### PROBLEM STATEMENT
Your task is to copy the lines of the data below from the line holding "pink brick F3:G5" through the line holding "cyan brick K3", inclusive, exactly and with nothing added.

### RECORDS TO PROCESS
Content starts
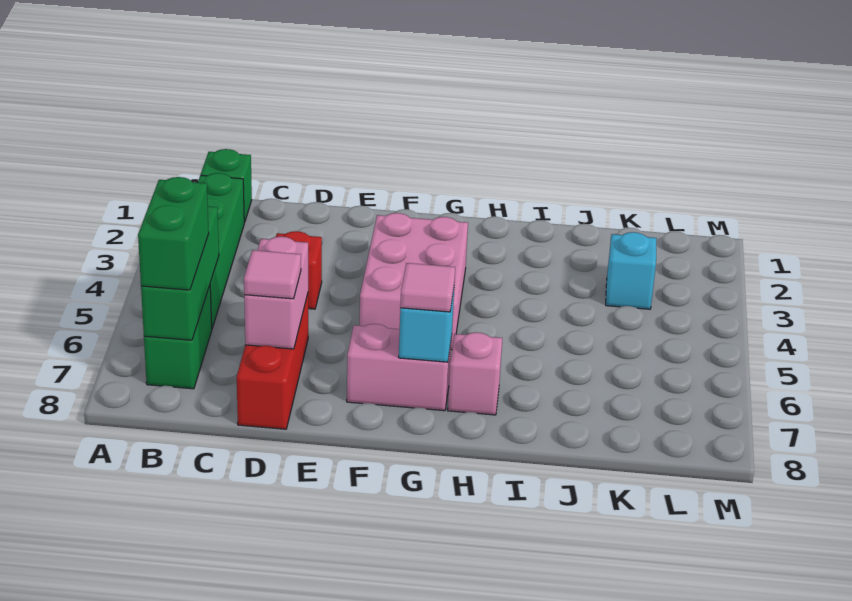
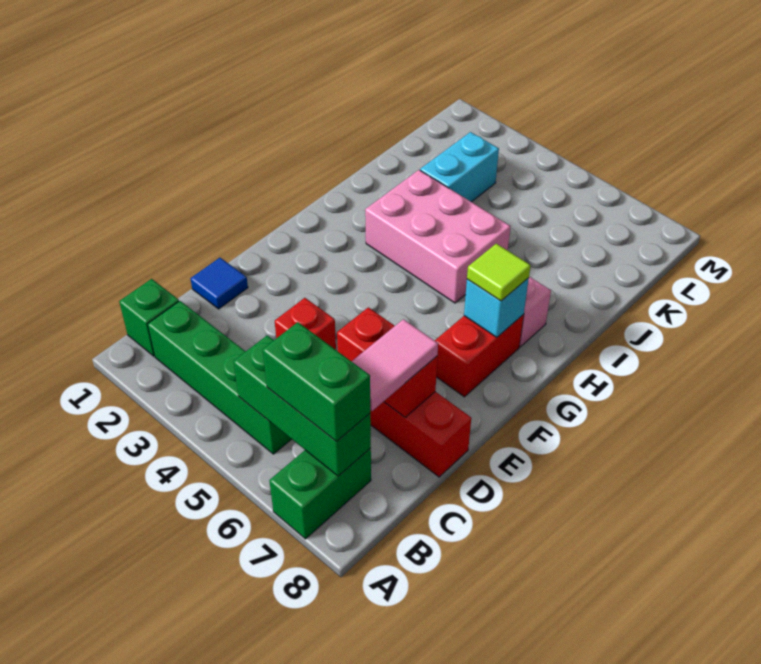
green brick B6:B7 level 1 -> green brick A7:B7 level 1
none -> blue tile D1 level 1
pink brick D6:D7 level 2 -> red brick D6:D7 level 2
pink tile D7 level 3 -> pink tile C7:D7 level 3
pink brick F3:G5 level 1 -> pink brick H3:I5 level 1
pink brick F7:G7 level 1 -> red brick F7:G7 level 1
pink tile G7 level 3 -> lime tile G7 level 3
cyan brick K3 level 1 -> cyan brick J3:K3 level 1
Content ends
Content starts
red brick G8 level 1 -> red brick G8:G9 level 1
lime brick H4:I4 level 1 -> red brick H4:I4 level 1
Content ends
Content starts
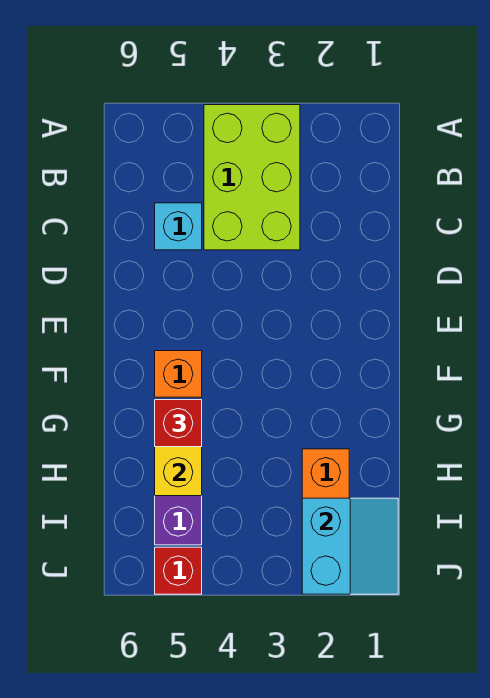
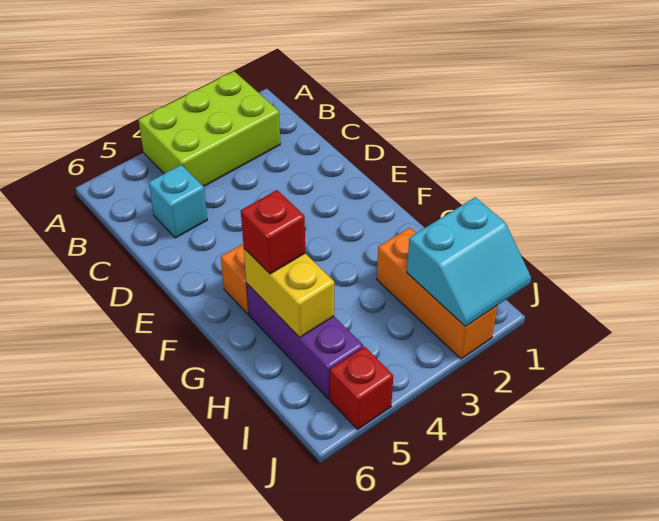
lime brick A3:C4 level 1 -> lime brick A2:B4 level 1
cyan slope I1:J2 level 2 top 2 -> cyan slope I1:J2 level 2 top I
Content ends
### YOUR SOLUTION
pink brick F3:G5 level 1 -> pink brick H3:I5 level 1
pink brick F7:G7 level 1 -> red brick F7:G7 level 1
pink tile G7 level 3 -> lime tile G7 level 3
cyan brick K3 level 1 -> cyan brick J3:K3 level 1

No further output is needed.